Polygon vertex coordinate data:

⁂

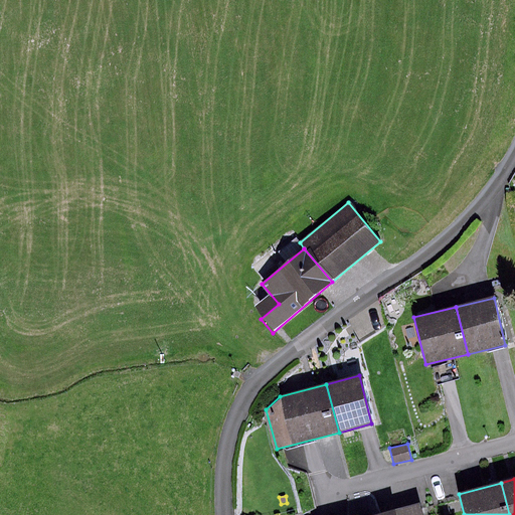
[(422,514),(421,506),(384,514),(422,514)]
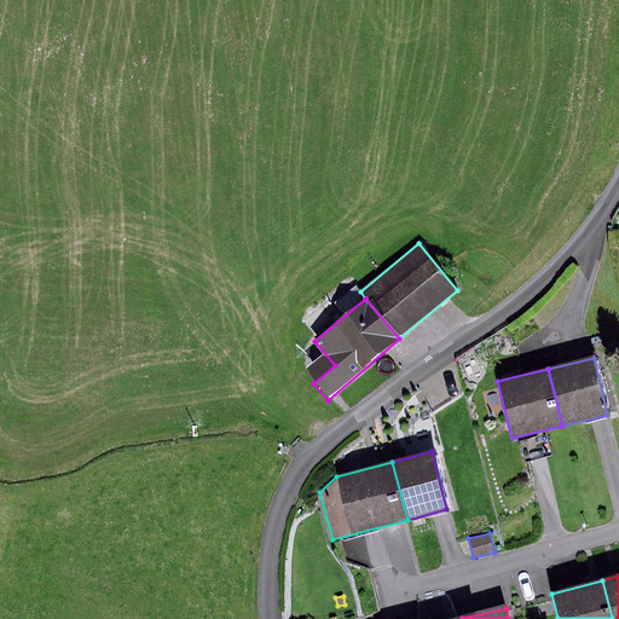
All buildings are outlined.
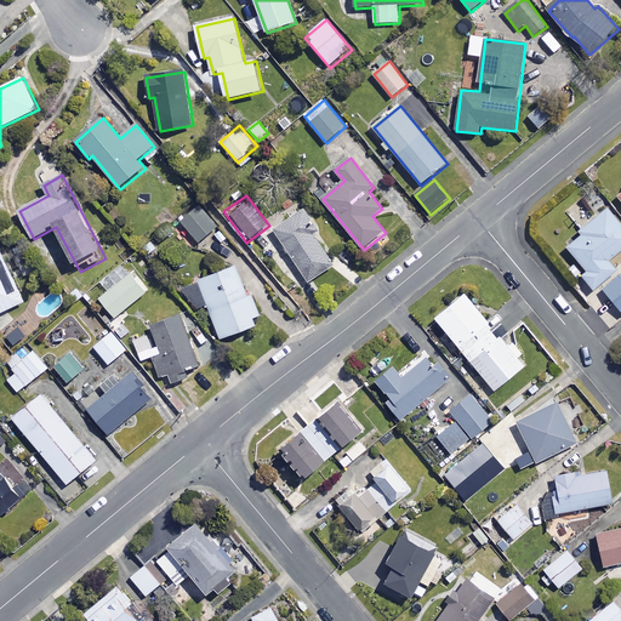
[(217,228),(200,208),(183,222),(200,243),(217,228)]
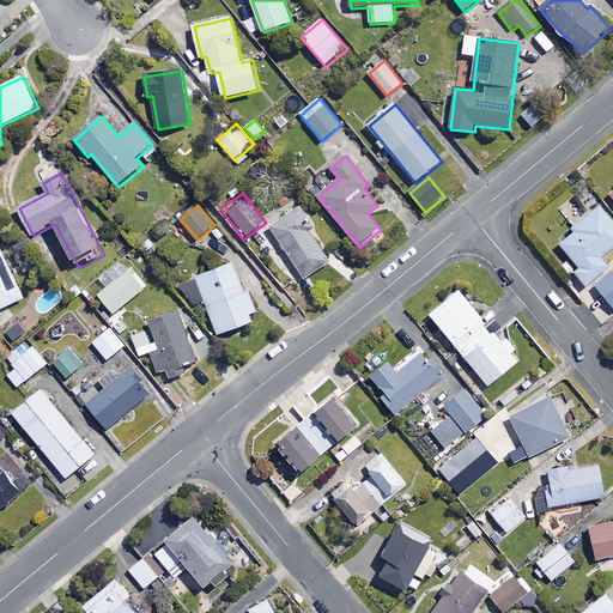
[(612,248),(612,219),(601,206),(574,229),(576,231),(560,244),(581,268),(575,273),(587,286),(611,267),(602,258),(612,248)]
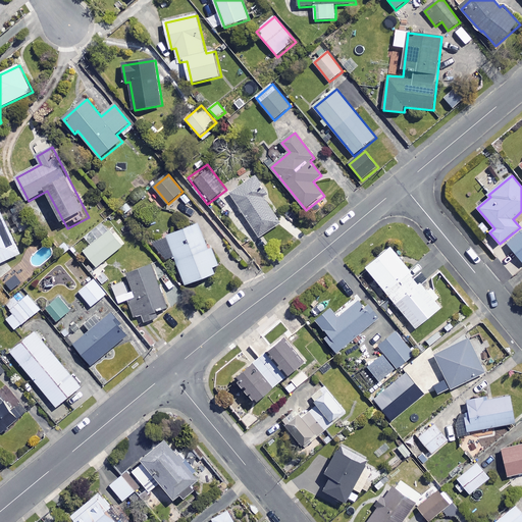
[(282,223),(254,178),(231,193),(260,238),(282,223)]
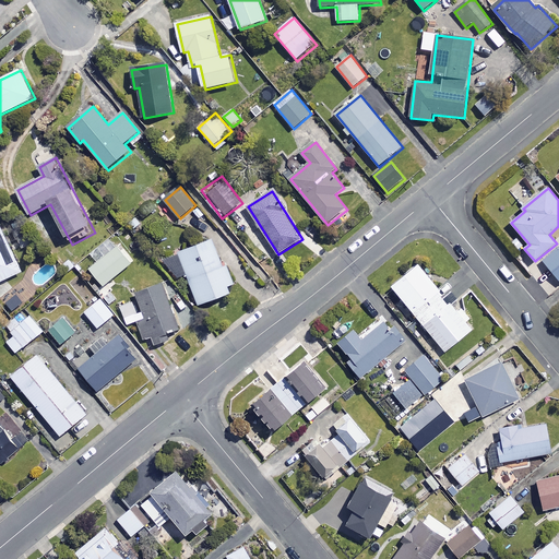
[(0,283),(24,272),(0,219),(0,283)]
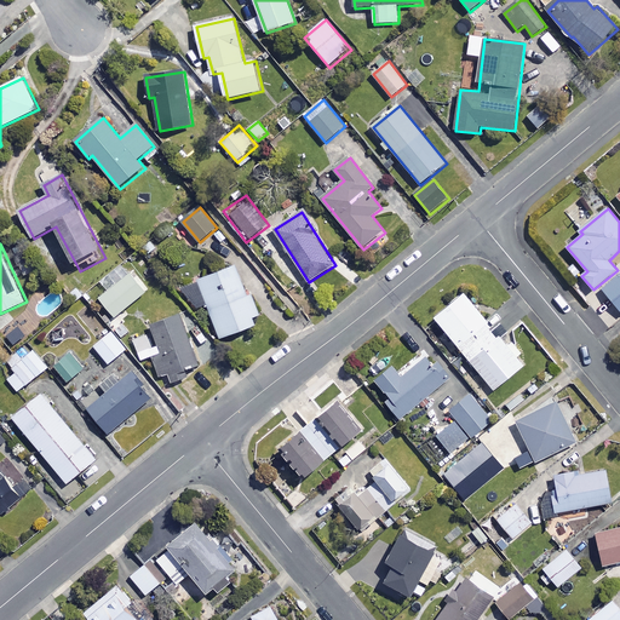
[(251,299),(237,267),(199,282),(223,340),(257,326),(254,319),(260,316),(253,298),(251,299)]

⁂

ABOUT THIS EXERCISE: Copy each line of the records above without change, but do not include any picture.

TASK SOLUTION:
[(422,514),(421,506),(384,514),(422,514)]
All buildings are outlined.
[(217,228),(200,208),(183,222),(200,243),(217,228)]
[(612,248),(612,219),(601,206),(574,229),(576,231),(560,244),(581,268),(575,273),(587,286),(611,267),(602,258),(612,248)]
[(282,223),(254,178),(231,193),(260,238),(282,223)]
[(0,283),(24,272),(0,219),(0,283)]
[(251,299),(237,267),(199,282),(223,340),(257,326),(254,319),(260,316),(253,298),(251,299)]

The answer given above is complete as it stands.